» **TO DO**: Copy the lines below verbatim, but only from the line containing "black flashlight: 0 -> 1" through the end of the data.
BEGIN AVAILABLE RECORDS
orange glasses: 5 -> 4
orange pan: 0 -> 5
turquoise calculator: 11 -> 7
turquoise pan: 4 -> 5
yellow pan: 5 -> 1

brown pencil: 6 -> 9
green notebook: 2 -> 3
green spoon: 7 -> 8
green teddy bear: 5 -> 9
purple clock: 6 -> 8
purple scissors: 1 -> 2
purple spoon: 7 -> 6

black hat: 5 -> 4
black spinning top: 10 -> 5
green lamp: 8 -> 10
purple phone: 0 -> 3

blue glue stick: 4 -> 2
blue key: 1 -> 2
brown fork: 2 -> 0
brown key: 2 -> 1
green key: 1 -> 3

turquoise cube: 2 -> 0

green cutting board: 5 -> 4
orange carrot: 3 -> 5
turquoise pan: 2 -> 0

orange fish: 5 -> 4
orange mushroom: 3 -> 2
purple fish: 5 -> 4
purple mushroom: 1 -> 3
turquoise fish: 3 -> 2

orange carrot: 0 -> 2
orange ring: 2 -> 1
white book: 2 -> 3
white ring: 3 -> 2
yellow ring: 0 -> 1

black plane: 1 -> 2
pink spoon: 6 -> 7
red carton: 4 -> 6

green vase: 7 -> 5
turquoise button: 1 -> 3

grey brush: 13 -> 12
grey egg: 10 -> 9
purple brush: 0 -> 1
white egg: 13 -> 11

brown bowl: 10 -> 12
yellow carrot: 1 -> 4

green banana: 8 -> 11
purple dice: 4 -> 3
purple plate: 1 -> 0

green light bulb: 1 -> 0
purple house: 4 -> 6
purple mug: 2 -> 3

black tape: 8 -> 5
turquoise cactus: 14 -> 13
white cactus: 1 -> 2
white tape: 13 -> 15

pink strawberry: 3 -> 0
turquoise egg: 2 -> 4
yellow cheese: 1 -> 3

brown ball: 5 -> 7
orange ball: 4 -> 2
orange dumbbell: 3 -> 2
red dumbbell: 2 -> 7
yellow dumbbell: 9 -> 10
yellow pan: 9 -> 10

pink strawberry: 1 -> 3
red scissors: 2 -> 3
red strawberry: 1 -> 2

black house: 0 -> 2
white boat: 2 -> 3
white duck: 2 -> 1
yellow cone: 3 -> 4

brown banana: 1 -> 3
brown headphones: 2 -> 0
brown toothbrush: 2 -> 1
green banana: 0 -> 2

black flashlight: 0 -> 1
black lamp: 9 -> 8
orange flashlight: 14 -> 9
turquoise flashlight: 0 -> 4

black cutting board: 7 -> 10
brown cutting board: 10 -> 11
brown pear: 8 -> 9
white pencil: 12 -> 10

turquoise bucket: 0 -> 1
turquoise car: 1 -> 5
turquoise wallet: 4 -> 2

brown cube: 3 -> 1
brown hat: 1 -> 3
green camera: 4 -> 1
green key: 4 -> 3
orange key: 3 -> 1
END AVAILABLE RECORDS
» **RESULT OF THIS TASK**:
black flashlight: 0 -> 1
black lamp: 9 -> 8
orange flashlight: 14 -> 9
turquoise flashlight: 0 -> 4

black cutting board: 7 -> 10
brown cutting board: 10 -> 11
brown pear: 8 -> 9
white pencil: 12 -> 10

turquoise bucket: 0 -> 1
turquoise car: 1 -> 5
turquoise wallet: 4 -> 2

brown cube: 3 -> 1
brown hat: 1 -> 3
green camera: 4 -> 1
green key: 4 -> 3
orange key: 3 -> 1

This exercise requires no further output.